**What you should do:** Can you extract every row below and reproduce each one verbatim, omitting the picture lines?

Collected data

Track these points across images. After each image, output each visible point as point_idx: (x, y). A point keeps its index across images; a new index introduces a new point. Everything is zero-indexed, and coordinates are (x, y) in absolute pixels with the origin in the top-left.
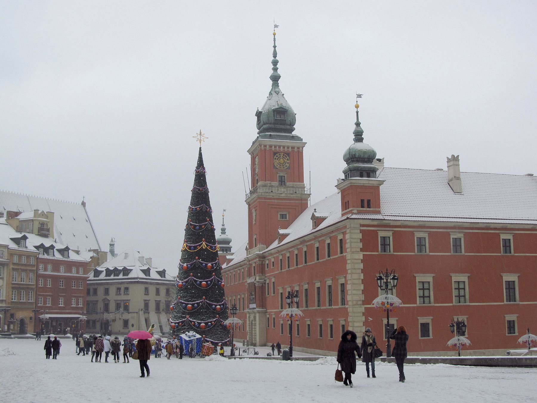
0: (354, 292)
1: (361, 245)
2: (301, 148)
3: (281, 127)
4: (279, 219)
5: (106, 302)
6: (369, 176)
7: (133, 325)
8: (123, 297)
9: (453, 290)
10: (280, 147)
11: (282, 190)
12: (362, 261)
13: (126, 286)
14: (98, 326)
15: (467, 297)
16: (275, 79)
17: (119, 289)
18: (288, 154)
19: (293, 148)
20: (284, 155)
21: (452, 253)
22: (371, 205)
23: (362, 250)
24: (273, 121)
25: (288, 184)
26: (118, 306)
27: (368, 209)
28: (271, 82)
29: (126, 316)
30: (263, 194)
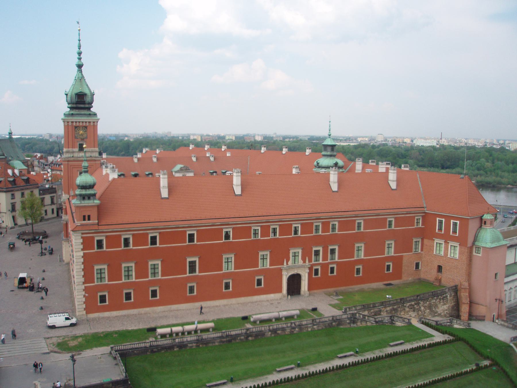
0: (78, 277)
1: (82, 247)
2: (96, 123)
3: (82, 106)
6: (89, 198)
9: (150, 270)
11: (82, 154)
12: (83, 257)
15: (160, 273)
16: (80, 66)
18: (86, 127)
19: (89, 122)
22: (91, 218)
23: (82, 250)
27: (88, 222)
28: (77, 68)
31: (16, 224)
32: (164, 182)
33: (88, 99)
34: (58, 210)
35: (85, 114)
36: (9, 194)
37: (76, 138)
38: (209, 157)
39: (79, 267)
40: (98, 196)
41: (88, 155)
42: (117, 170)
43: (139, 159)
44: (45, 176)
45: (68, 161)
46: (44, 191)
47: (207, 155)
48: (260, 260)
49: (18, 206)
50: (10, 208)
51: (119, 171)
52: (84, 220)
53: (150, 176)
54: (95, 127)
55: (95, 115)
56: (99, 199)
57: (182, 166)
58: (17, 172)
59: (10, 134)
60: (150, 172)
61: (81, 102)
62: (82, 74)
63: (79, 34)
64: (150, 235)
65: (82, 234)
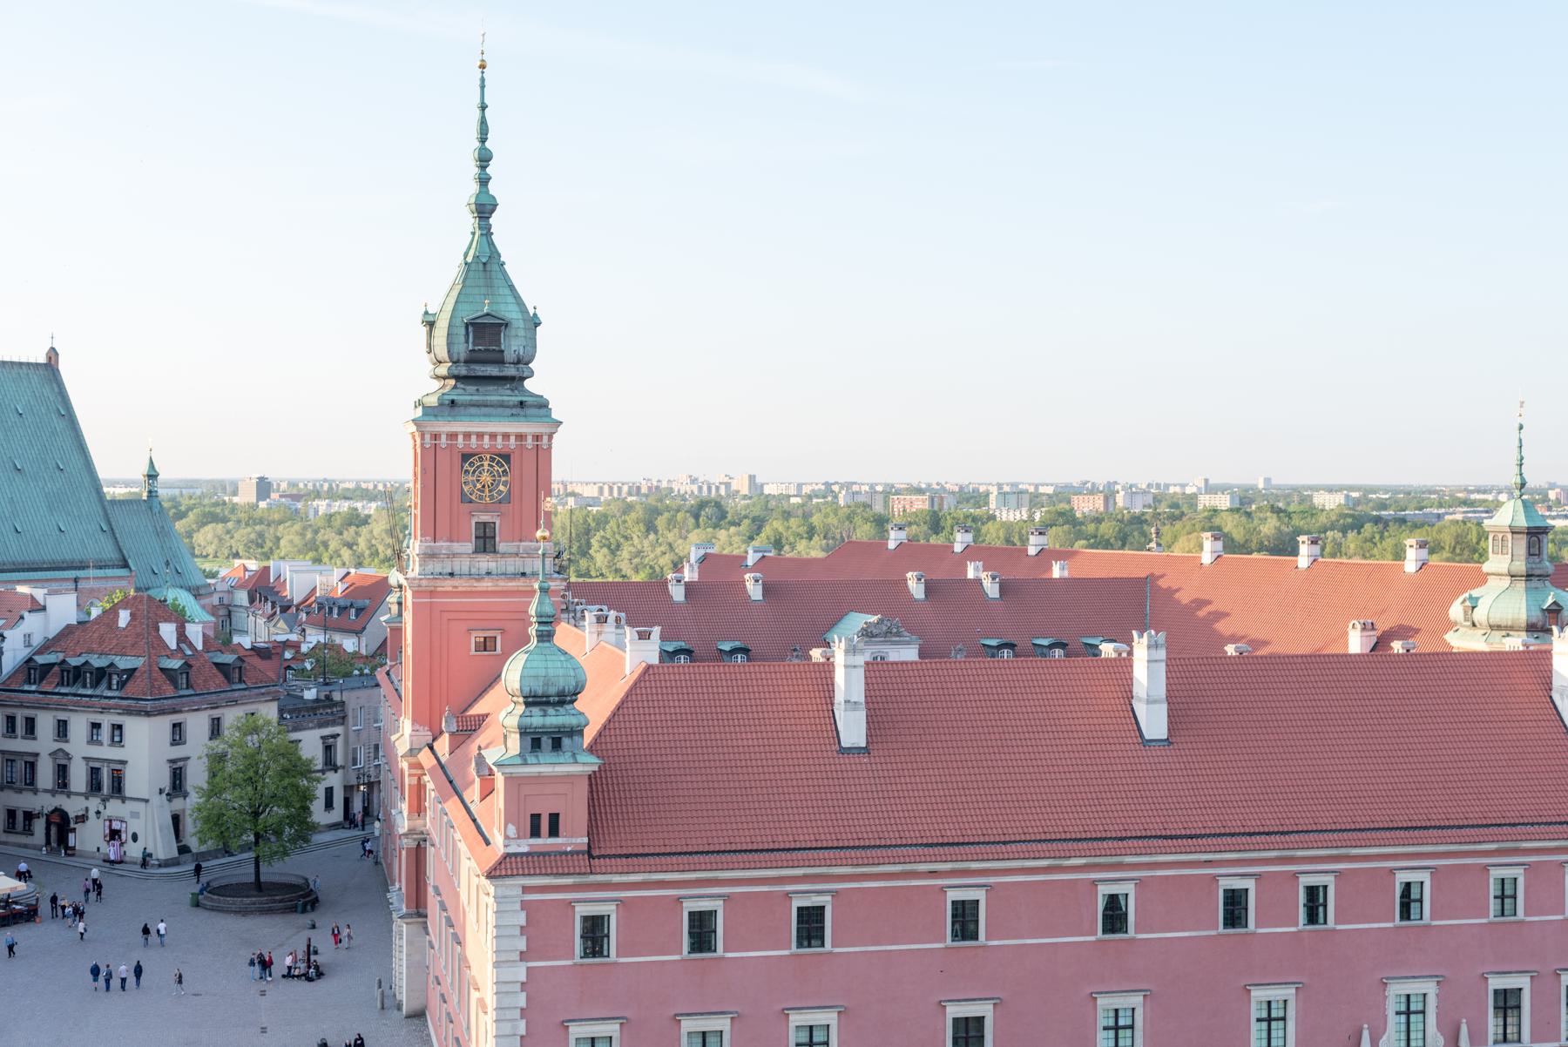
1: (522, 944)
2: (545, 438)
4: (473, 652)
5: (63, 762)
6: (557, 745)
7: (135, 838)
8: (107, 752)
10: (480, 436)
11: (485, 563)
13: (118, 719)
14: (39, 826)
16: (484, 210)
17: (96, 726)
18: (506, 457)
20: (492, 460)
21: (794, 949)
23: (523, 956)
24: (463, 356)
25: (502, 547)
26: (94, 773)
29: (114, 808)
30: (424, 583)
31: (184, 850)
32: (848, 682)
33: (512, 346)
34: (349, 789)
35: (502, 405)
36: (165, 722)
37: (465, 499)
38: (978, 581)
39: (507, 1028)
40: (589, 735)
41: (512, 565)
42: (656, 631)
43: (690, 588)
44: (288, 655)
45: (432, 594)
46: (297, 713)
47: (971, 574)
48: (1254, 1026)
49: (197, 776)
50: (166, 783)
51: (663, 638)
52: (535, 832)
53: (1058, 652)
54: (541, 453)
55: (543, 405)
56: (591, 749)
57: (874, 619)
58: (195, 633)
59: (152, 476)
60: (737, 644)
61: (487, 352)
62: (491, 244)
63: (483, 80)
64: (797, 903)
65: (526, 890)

**Finished task:**
Track these points across images. After each image, output each visible point as point_idx: (x, y). A point keeps its index across images; a new index introduces a new point. Everything is zero-indexed, and coordinates are (x, y) in absolute pixels with the origin in the top-left.
0: (354, 292)
1: (361, 245)
2: (301, 148)
3: (281, 127)
4: (279, 219)
5: (106, 302)
6: (369, 176)
7: (133, 325)
8: (123, 297)
9: (453, 290)
10: (280, 147)
11: (282, 190)
12: (362, 261)
13: (126, 286)
14: (98, 326)
15: (467, 297)
16: (275, 79)
17: (119, 289)
18: (288, 154)
19: (293, 148)
20: (284, 155)
21: (452, 253)
22: (371, 205)
23: (362, 250)
24: (273, 121)
25: (288, 184)
26: (118, 306)
27: (368, 209)
28: (271, 82)
29: (126, 316)
30: (263, 194)
0: (78, 277)
1: (82, 247)
2: (96, 123)
3: (82, 106)
6: (89, 198)
9: (150, 270)
11: (82, 154)
12: (83, 257)
15: (160, 273)
16: (80, 66)
18: (86, 127)
19: (89, 122)
22: (91, 218)
23: (82, 250)
27: (88, 222)
28: (77, 68)
31: (16, 224)
32: (164, 182)
33: (88, 99)
34: (58, 210)
35: (85, 114)
36: (9, 194)
37: (76, 138)
38: (209, 157)
39: (79, 267)
40: (98, 196)
41: (88, 155)
42: (117, 170)
43: (139, 159)
44: (45, 176)
45: (68, 161)
46: (44, 191)
47: (207, 155)
48: (260, 260)
49: (18, 206)
50: (10, 208)
51: (119, 171)
52: (84, 220)
53: (150, 176)
54: (95, 127)
55: (95, 115)
56: (99, 199)
57: (182, 166)
58: (17, 172)
59: (10, 134)
60: (150, 172)
61: (81, 102)
62: (82, 74)
63: (79, 34)
64: (150, 235)
65: (82, 234)
1: (522, 944)
2: (545, 438)
4: (473, 652)
5: (63, 762)
6: (557, 745)
7: (135, 838)
8: (107, 752)
10: (480, 436)
11: (485, 563)
13: (118, 719)
14: (39, 826)
16: (484, 210)
17: (96, 726)
18: (506, 457)
20: (492, 460)
21: (794, 949)
23: (523, 956)
24: (463, 356)
25: (502, 547)
26: (94, 773)
29: (114, 808)
30: (424, 583)
31: (184, 850)
32: (848, 682)
33: (512, 346)
34: (349, 789)
35: (502, 405)
36: (165, 722)
37: (465, 499)
38: (978, 581)
39: (507, 1028)
40: (589, 735)
41: (512, 565)
42: (656, 631)
43: (690, 588)
44: (288, 655)
45: (432, 594)
46: (297, 713)
47: (971, 574)
48: (1254, 1026)
49: (197, 776)
50: (166, 783)
51: (663, 638)
52: (535, 832)
53: (1058, 652)
54: (541, 453)
55: (543, 405)
56: (591, 749)
57: (874, 619)
58: (195, 633)
59: (152, 476)
60: (737, 644)
61: (487, 352)
62: (491, 244)
63: (483, 80)
64: (797, 903)
65: (526, 890)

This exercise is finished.